Every record that follows must be duplicated exactly, with images left out.
Input data section start
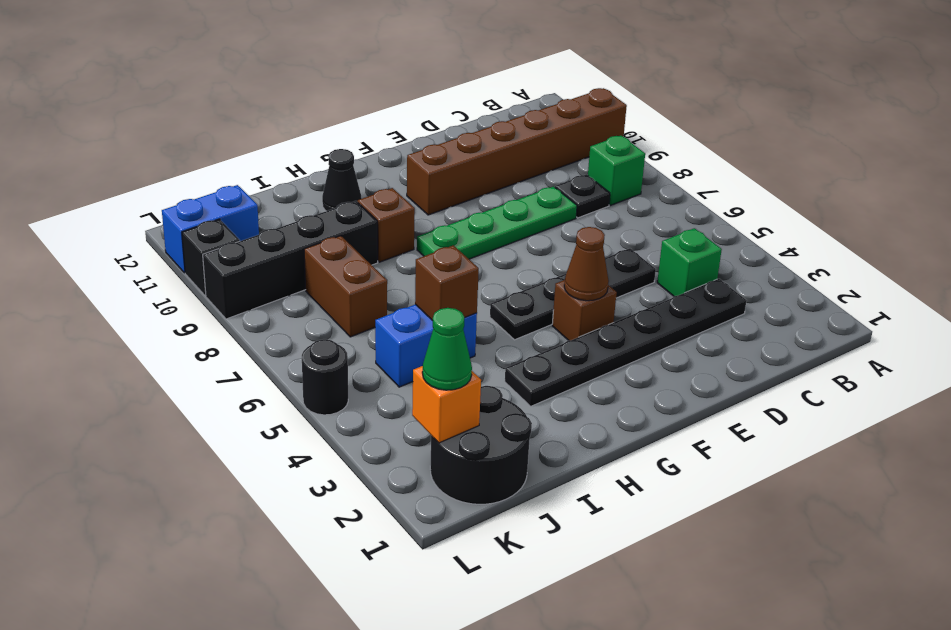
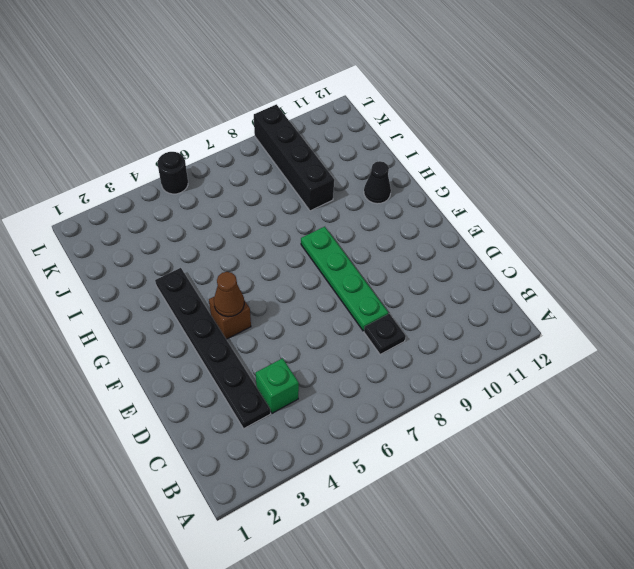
none -> brown brick A10:F10 level 1
none -> green brick B8 level 1
none -> black plate D5:G5 level 1

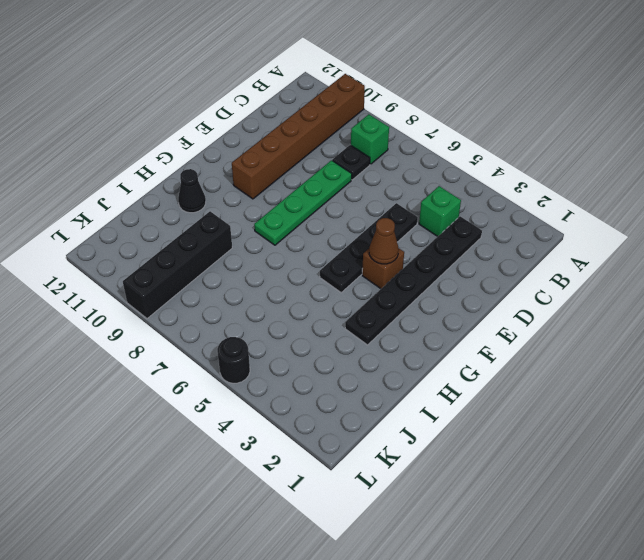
none -> brown brick H9 level 1
none -> blue brick I5:J5 level 1
none -> black round brick J1:K2 level 1

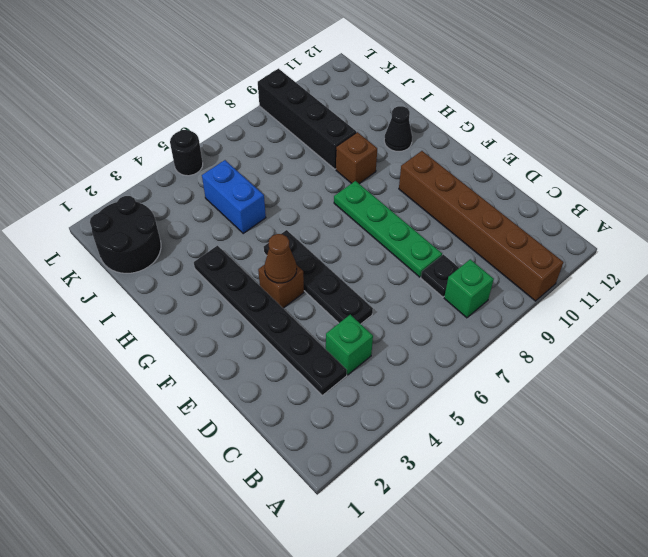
none -> brown brick J7:J8 level 1
none -> blue brick K11:L11 level 1
none -> black brick L10 level 1

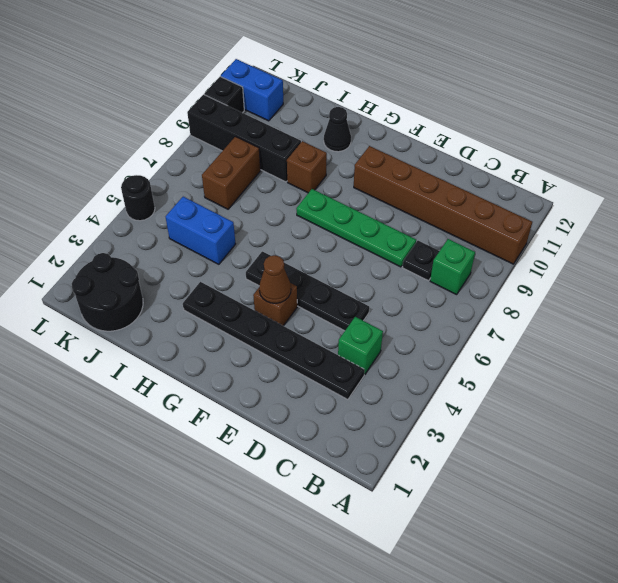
none -> brown brick I5 level 2
none -> orange brick K2 level 2
none -> green cone K2 level 3

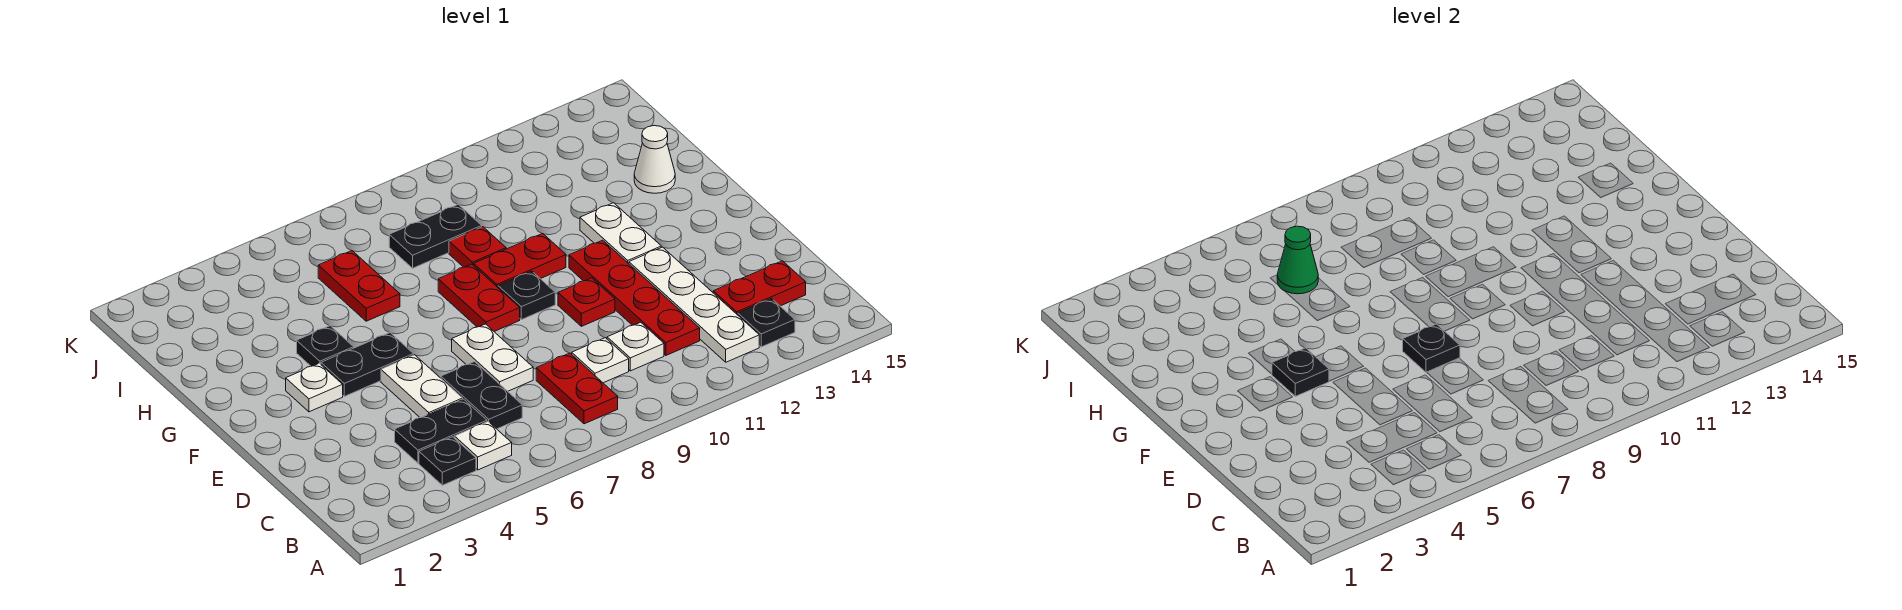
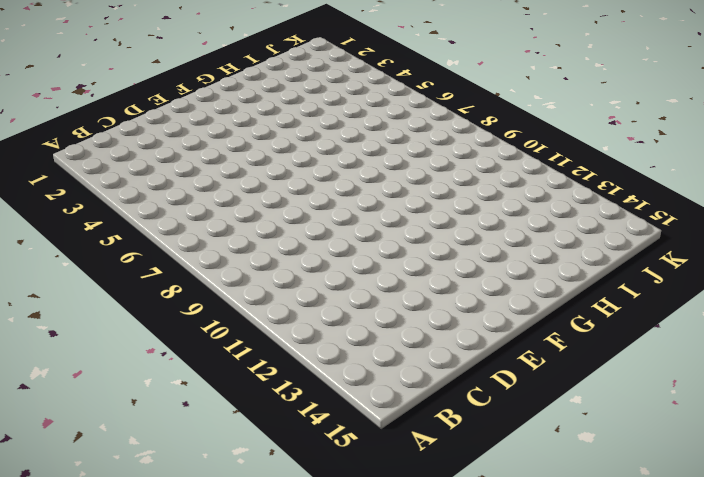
none -> black plate B4 level 1
none -> white plate B5 level 1
none -> red plate B8:C8 level 1

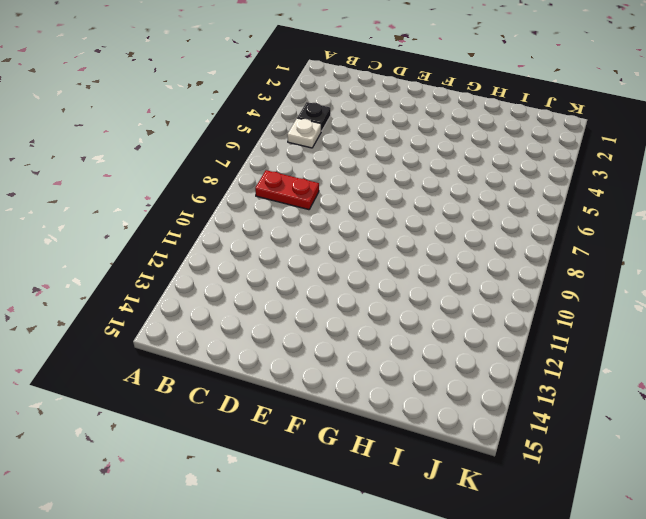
none -> white plate B12:E12 level 1
none -> black plate B13 level 1
none -> black plate C4:C5 level 1

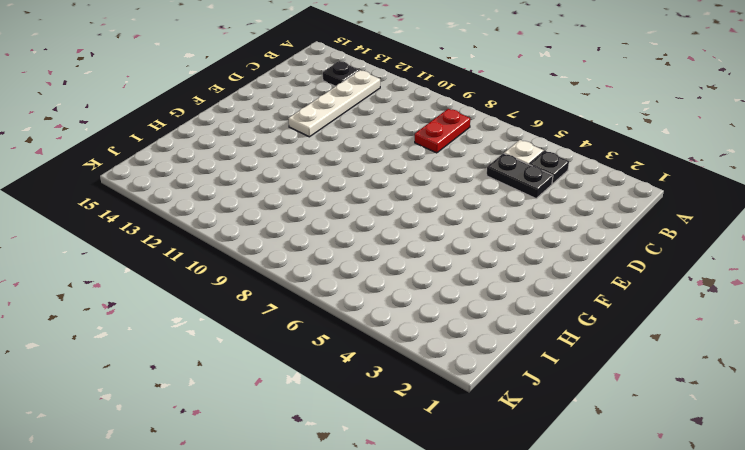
none -> black plate C6:D6 level 1
none -> white plate C9 level 1
none -> white plate C10 level 1

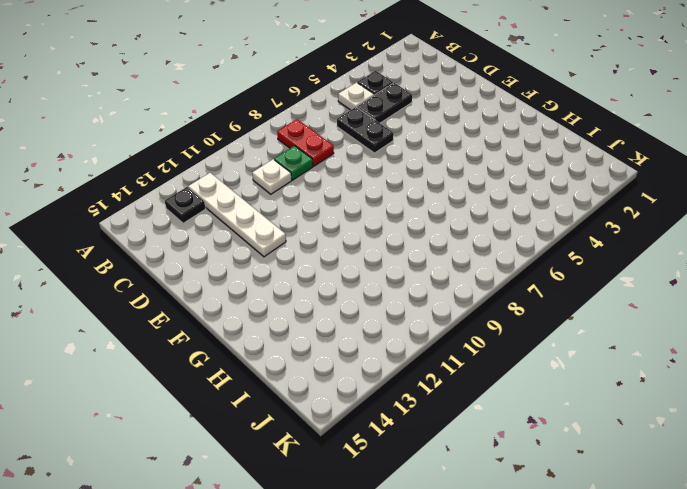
green plate C9 level 1 -> white plate C9 level 1
none -> red plate C11:F11 level 1
none -> red plate C13:C14 level 1
none -> white plate D5:E5 level 1

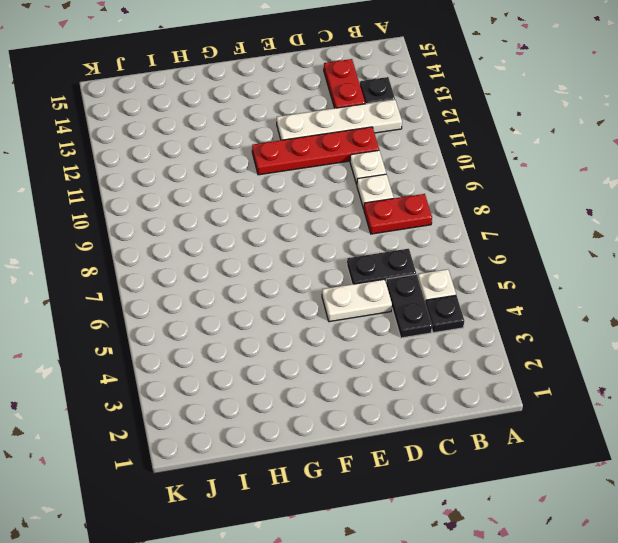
none -> white plate D7:E7 level 1
none -> red plate E10 level 1
none -> white plate F3 level 1

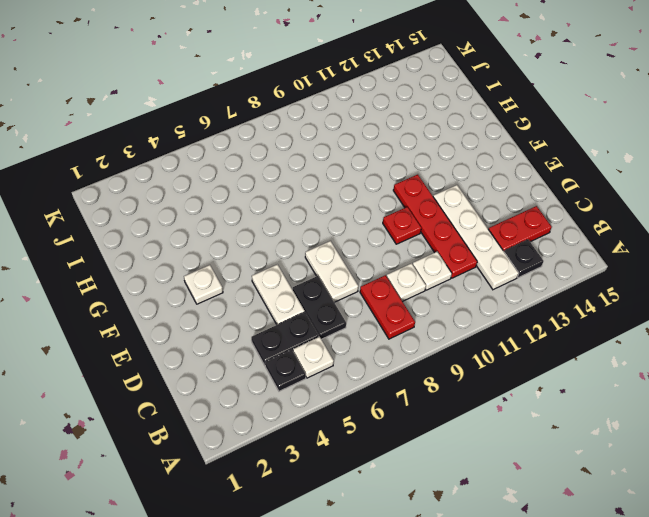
none -> black plate F4:F5 level 1
none -> red plate F8:G8 level 1
none -> black plate F9 level 1

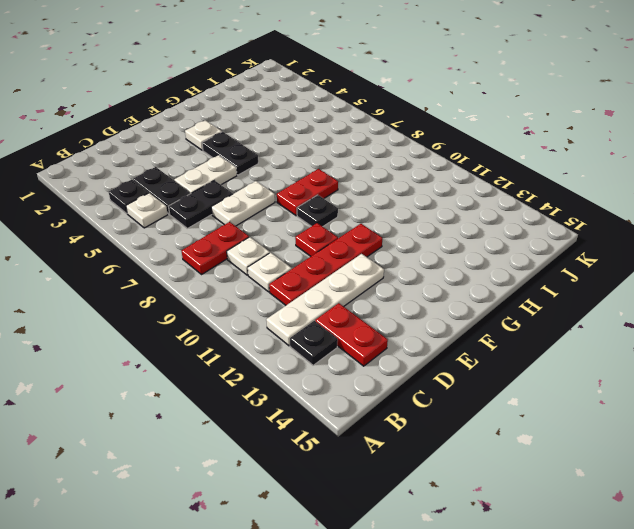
none -> white plate F12:G12 level 1
none -> black plate G4 level 1
none -> red plate G9:G10 level 1

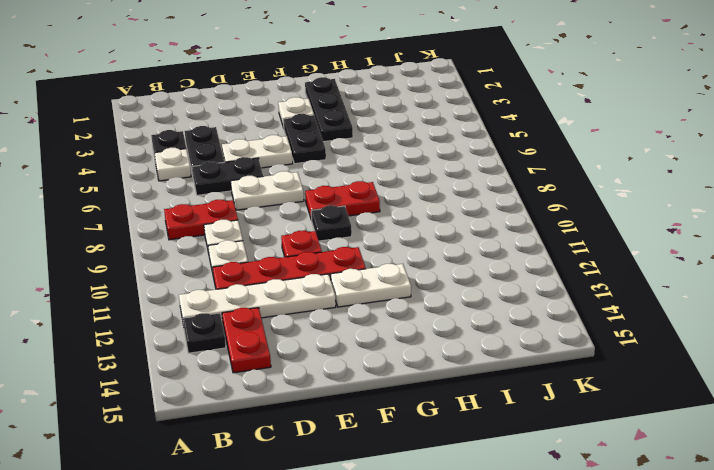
black plate G2:G4 level 1 -> black plate G4 level 1
none -> red plate G9:G10 level 1
none -> red plate H6:I6 level 1
none -> red plate H9 level 1

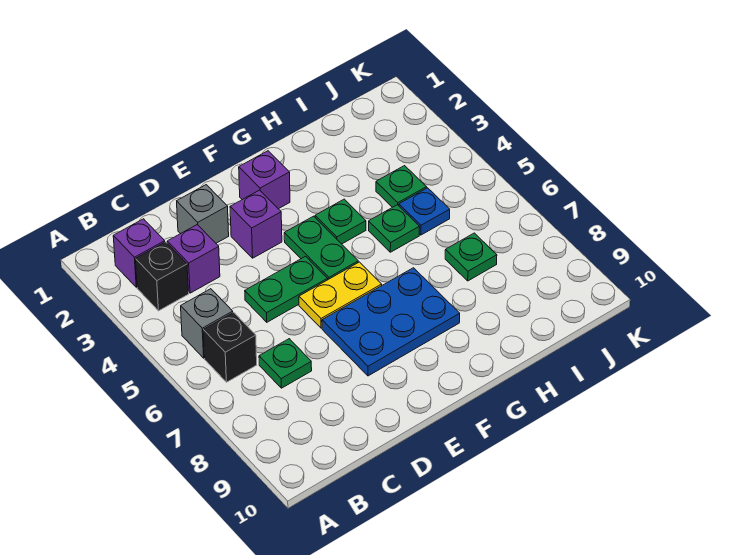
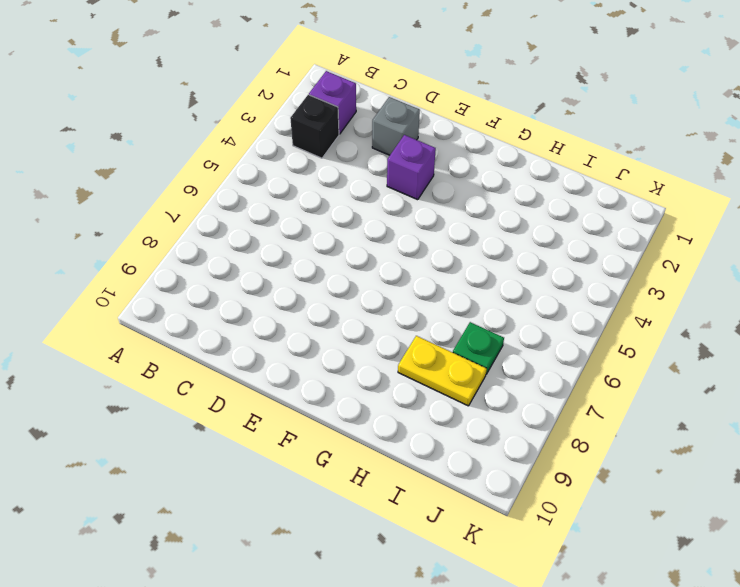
yellow plate H8:I8 level 1 -> yellow plate E6:F6 level 1
none -> grey brick B5 level 1
none -> black brick B6 level 1
none -> purple brick C3 level 1

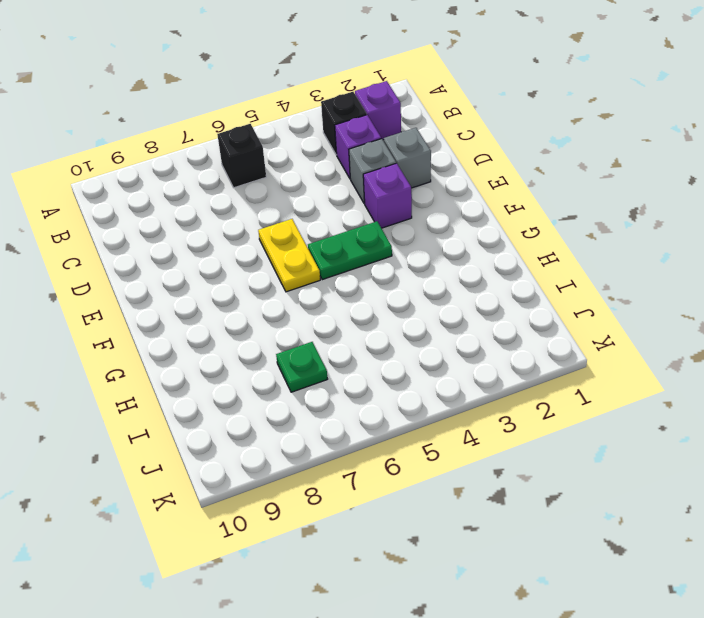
grey brick D3 level 1 -> grey brick B5 level 1
none -> green plate C7 level 1
none -> green plate D5:E5 level 1
none -> blue plate E7:G8 level 1

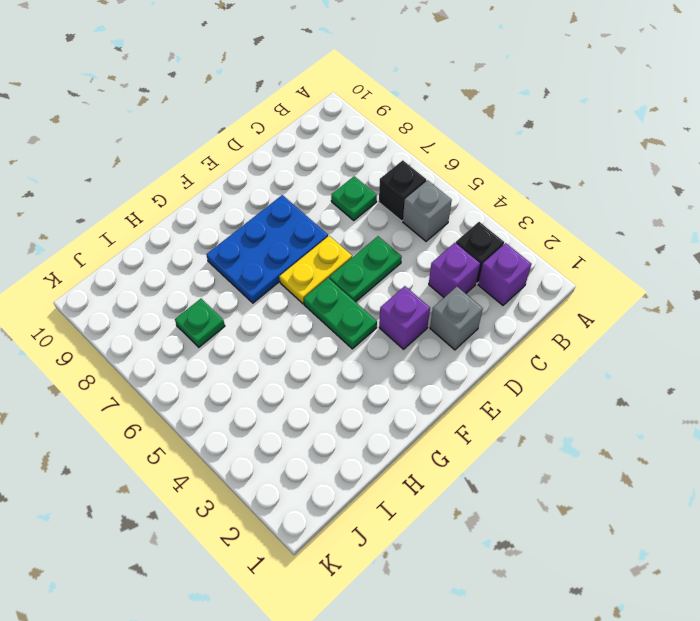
none -> purple brick F2 level 1
none -> green plate G4 level 1
none -> green plate H5 level 1

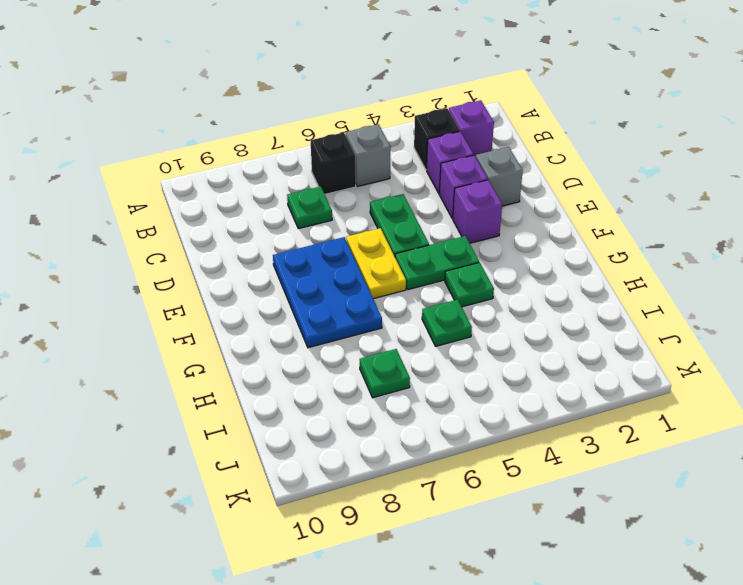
purple brick D3 level 1 -> purple brick F2 level 1
none -> green plate I4 level 1
none -> blue plate I5 level 1

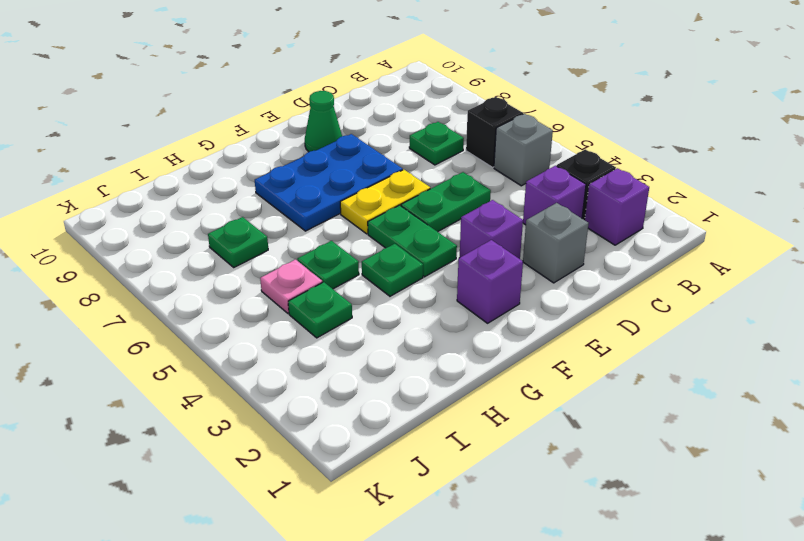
green cone E9 level 1 -> none
pink plate I5 level 1 -> blue plate I5 level 1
Input data section end
## Answer area
none -> brown brick A10:F10 level 1
none -> green brick B8 level 1
none -> black plate D5:G5 level 1

none -> brown brick H9 level 1
none -> blue brick I5:J5 level 1
none -> black round brick J1:K2 level 1

none -> brown brick J7:J8 level 1
none -> blue brick K11:L11 level 1
none -> black brick L10 level 1

none -> brown brick I5 level 2
none -> orange brick K2 level 2
none -> green cone K2 level 3

none -> black plate B4 level 1
none -> white plate B5 level 1
none -> red plate B8:C8 level 1

none -> white plate B12:E12 level 1
none -> black plate B13 level 1
none -> black plate C4:C5 level 1

none -> black plate C6:D6 level 1
none -> white plate C9 level 1
none -> white plate C10 level 1

green plate C9 level 1 -> white plate C9 level 1
none -> red plate C11:F11 level 1
none -> red plate C13:C14 level 1
none -> white plate D5:E5 level 1

none -> white plate D7:E7 level 1
none -> red plate E10 level 1
none -> white plate F3 level 1

none -> black plate F4:F5 level 1
none -> red plate F8:G8 level 1
none -> black plate F9 level 1

none -> white plate F12:G12 level 1
none -> black plate G4 level 1
none -> red plate G9:G10 level 1

black plate G2:G4 level 1 -> black plate G4 level 1
none -> red plate G9:G10 level 1
none -> red plate H6:I6 level 1
none -> red plate H9 level 1

yellow plate H8:I8 level 1 -> yellow plate E6:F6 level 1
none -> grey brick B5 level 1
none -> black brick B6 level 1
none -> purple brick C3 level 1

grey brick D3 level 1 -> grey brick B5 level 1
none -> green plate C7 level 1
none -> green plate D5:E5 level 1
none -> blue plate E7:G8 level 1

none -> purple brick F2 level 1
none -> green plate G4 level 1
none -> green plate H5 level 1

purple brick D3 level 1 -> purple brick F2 level 1
none -> green plate I4 level 1
none -> blue plate I5 level 1

green cone E9 level 1 -> none
pink plate I5 level 1 -> blue plate I5 level 1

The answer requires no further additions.